=== Section Start ===
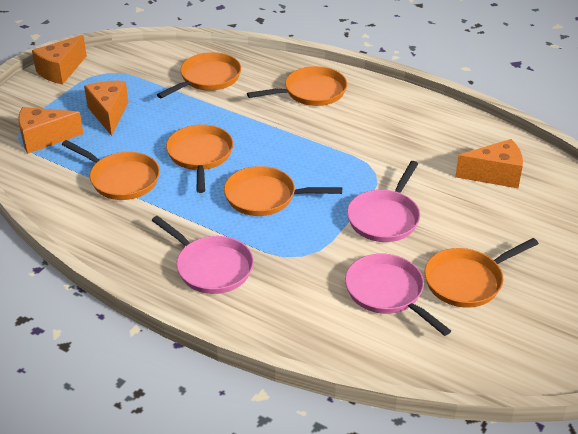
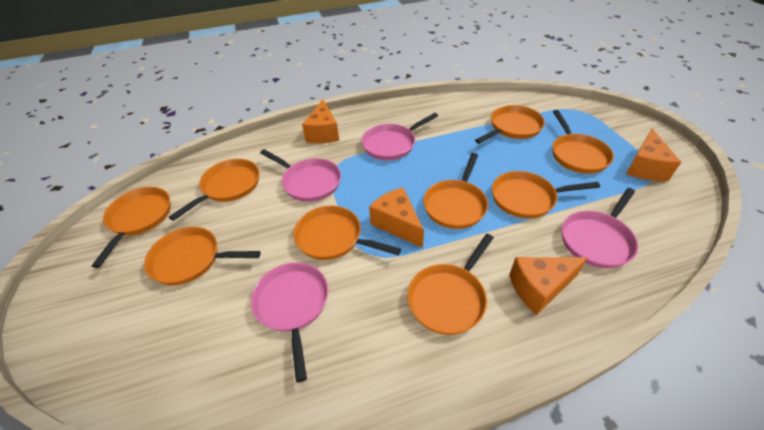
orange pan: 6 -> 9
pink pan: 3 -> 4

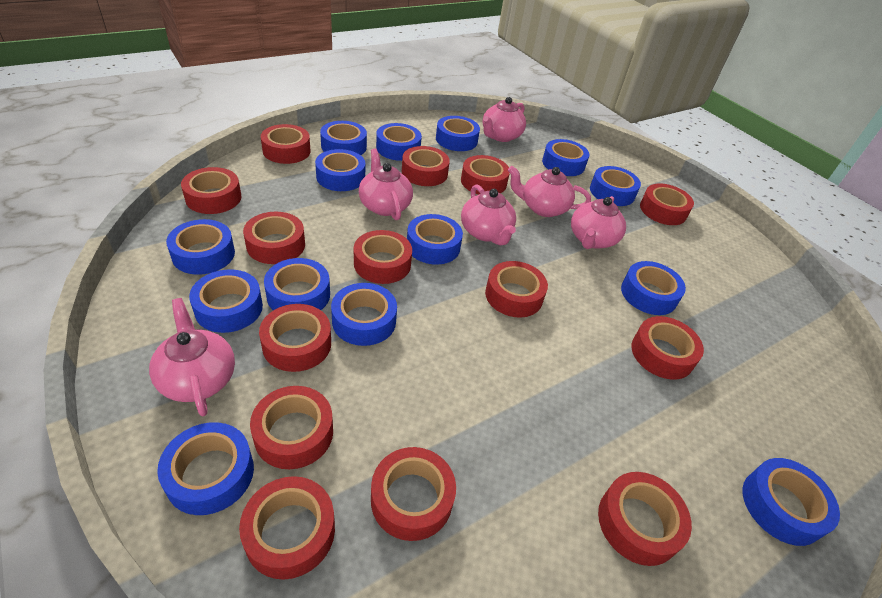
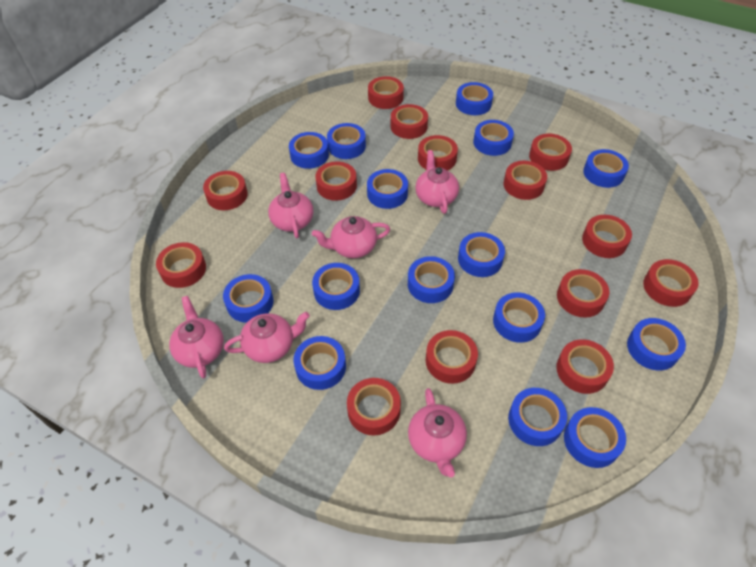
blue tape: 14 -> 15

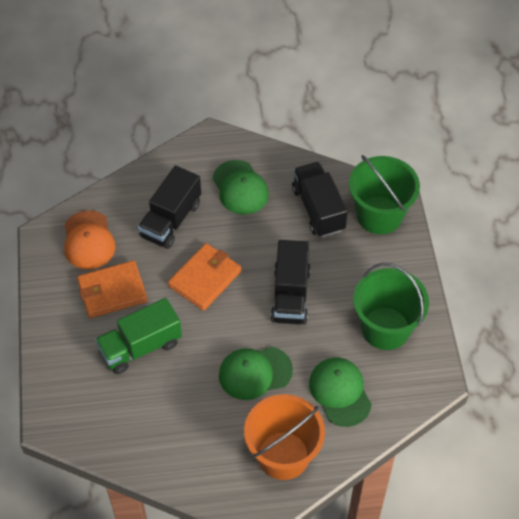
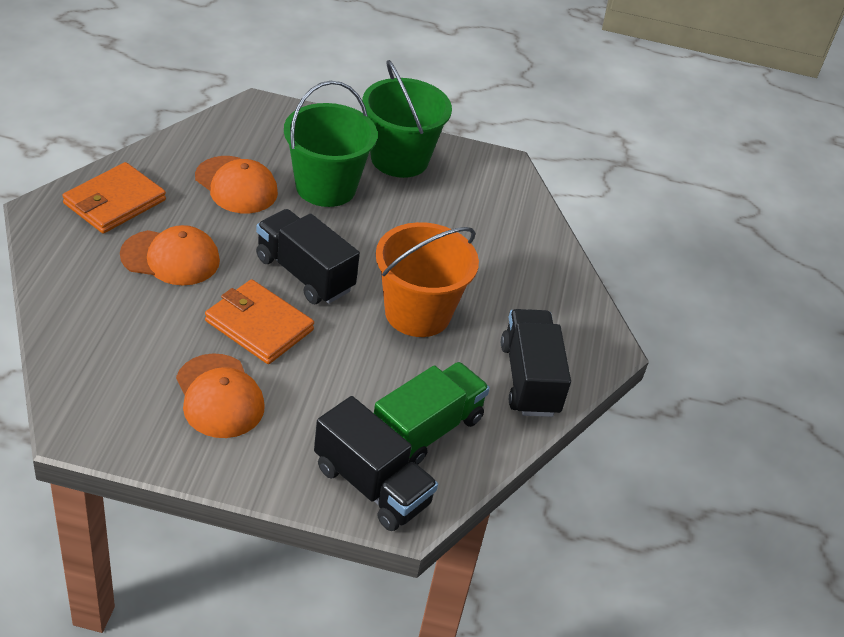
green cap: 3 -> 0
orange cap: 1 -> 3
=== Section End ===
### WHAT IS REQUIRED
Would you give the material back exactly, minus the pictures?

### EXERCISE RESULT
orange pan: 6 -> 9
pink pan: 3 -> 4

blue tape: 14 -> 15

green cap: 3 -> 0
orange cap: 1 -> 3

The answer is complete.